##### Data #####

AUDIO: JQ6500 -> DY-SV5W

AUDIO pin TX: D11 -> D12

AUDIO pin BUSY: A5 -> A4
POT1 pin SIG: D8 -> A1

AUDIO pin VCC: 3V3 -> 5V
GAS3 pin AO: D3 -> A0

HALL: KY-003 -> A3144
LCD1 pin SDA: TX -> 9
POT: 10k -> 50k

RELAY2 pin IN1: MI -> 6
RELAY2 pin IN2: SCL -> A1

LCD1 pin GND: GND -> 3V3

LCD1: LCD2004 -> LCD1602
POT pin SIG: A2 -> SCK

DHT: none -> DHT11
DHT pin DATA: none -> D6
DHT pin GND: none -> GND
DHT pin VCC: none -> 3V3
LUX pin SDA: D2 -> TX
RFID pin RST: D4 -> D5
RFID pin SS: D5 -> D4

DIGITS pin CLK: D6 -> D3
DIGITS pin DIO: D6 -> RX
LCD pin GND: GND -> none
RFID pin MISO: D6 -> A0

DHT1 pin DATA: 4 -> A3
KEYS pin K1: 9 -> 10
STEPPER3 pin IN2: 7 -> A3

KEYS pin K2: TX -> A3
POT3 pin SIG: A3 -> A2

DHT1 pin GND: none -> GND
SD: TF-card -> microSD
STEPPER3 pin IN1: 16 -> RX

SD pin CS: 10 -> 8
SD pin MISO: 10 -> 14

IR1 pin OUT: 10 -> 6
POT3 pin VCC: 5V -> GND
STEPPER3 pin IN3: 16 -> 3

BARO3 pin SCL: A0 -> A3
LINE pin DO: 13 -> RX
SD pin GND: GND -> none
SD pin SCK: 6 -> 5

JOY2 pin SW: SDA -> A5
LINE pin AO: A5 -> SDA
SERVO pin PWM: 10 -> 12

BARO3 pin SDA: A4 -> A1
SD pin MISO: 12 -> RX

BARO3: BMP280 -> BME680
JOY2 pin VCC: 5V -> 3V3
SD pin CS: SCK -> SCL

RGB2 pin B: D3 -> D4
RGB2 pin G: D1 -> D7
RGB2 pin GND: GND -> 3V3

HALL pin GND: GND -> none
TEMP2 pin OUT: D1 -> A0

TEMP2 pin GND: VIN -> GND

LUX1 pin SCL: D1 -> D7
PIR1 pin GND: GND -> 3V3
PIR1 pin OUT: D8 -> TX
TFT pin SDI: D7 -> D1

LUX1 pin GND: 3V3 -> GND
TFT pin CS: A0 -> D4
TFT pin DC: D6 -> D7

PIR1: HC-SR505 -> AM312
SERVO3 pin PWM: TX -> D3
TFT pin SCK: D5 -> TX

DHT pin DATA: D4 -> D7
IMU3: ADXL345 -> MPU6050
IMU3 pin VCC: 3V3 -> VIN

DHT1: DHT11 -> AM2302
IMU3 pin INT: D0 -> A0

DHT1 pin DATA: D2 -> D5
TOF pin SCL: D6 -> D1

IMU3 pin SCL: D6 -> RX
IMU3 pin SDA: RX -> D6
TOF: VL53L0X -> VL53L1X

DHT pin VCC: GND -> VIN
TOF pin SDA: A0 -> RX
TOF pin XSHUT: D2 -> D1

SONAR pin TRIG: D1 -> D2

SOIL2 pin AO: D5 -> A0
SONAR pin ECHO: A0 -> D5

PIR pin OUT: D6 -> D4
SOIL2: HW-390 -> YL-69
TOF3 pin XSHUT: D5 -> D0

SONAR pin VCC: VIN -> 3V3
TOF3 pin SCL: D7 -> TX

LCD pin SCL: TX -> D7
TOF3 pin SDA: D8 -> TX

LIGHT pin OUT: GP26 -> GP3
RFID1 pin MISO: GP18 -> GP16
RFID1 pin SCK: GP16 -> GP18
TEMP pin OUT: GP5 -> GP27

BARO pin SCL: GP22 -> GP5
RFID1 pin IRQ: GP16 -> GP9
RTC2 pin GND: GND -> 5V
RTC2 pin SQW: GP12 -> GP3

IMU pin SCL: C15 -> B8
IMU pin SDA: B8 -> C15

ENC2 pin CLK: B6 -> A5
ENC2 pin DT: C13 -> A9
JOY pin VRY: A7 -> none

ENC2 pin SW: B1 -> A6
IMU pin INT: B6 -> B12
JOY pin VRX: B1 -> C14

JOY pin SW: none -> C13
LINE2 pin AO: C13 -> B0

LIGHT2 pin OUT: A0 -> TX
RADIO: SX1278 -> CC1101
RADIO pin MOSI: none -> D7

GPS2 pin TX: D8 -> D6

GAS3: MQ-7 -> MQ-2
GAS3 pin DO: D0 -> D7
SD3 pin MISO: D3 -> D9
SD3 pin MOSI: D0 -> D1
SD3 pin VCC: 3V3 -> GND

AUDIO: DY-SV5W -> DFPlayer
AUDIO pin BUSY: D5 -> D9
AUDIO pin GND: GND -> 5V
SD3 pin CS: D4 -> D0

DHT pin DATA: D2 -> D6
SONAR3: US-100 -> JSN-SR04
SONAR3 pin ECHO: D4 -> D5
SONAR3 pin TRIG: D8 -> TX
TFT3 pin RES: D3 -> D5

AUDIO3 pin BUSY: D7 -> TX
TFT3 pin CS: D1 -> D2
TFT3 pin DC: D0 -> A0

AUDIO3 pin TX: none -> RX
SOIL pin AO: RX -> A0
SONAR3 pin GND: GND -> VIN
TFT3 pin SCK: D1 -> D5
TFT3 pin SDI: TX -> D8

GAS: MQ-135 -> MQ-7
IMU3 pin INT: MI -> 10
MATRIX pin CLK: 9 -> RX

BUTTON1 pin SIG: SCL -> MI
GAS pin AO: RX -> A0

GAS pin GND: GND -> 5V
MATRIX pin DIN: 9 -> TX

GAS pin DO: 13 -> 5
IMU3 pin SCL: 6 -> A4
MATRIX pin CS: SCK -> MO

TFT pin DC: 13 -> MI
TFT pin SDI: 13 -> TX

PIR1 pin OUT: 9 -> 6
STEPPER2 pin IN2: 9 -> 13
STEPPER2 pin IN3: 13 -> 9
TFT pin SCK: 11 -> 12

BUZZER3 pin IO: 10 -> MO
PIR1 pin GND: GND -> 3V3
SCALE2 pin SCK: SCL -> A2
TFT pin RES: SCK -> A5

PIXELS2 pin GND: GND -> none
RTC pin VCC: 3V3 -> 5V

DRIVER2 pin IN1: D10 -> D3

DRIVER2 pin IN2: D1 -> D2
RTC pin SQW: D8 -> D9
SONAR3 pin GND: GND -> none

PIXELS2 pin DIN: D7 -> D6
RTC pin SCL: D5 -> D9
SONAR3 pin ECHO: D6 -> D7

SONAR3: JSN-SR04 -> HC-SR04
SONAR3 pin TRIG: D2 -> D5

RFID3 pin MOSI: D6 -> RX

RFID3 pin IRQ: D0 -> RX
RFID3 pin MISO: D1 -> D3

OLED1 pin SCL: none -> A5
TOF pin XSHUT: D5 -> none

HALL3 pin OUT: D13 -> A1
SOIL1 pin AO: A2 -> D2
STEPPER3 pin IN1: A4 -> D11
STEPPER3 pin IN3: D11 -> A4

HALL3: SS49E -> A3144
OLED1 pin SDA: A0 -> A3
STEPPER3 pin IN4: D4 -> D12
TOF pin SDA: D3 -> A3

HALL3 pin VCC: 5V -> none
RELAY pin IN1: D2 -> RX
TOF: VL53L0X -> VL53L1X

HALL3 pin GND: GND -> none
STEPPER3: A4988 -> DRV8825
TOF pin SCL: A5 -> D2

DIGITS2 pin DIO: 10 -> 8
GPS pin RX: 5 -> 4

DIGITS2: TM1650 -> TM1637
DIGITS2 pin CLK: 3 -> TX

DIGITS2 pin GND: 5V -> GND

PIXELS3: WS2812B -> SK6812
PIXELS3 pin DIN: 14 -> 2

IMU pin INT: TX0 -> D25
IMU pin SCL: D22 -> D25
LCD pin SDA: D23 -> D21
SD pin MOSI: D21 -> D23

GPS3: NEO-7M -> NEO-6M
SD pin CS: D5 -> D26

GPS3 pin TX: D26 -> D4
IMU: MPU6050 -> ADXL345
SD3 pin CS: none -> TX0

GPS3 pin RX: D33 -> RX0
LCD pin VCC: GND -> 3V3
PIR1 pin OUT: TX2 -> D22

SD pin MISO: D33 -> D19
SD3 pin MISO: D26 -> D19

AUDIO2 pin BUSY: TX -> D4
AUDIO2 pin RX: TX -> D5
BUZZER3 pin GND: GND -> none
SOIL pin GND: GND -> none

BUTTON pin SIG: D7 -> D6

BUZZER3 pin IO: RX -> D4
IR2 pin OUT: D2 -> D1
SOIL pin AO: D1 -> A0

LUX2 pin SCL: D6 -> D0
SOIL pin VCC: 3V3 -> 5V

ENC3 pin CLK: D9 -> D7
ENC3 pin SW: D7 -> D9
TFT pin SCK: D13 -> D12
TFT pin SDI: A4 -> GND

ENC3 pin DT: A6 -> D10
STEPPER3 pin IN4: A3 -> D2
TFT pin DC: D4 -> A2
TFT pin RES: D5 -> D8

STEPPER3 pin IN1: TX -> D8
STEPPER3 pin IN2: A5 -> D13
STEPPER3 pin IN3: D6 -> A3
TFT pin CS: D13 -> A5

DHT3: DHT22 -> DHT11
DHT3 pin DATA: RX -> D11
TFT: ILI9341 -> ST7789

#####

Directions —
In your answer, include only the lines above starting at the line that holds "LCD1: LCD2004 -> LCD1602" and ending at the line that holds "BARO3: BMP280 -> BME680", copied exactly.

Output for this exercise —
LCD1: LCD2004 -> LCD1602
POT pin SIG: A2 -> SCK

DHT: none -> DHT11
DHT pin DATA: none -> D6
DHT pin GND: none -> GND
DHT pin VCC: none -> 3V3
LUX pin SDA: D2 -> TX
RFID pin RST: D4 -> D5
RFID pin SS: D5 -> D4

DIGITS pin CLK: D6 -> D3
DIGITS pin DIO: D6 -> RX
LCD pin GND: GND -> none
RFID pin MISO: D6 -> A0

DHT1 pin DATA: 4 -> A3
KEYS pin K1: 9 -> 10
STEPPER3 pin IN2: 7 -> A3

KEYS pin K2: TX -> A3
POT3 pin SIG: A3 -> A2

DHT1 pin GND: none -> GND
SD: TF-card -> microSD
STEPPER3 pin IN1: 16 -> RX

SD pin CS: 10 -> 8
SD pin MISO: 10 -> 14

IR1 pin OUT: 10 -> 6
POT3 pin VCC: 5V -> GND
STEPPER3 pin IN3: 16 -> 3

BARO3 pin SCL: A0 -> A3
LINE pin DO: 13 -> RX
SD pin GND: GND -> none
SD pin SCK: 6 -> 5

JOY2 pin SW: SDA -> A5
LINE pin AO: A5 -> SDA
SERVO pin PWM: 10 -> 12

BARO3 pin SDA: A4 -> A1
SD pin MISO: 12 -> RX

BARO3: BMP280 -> BME680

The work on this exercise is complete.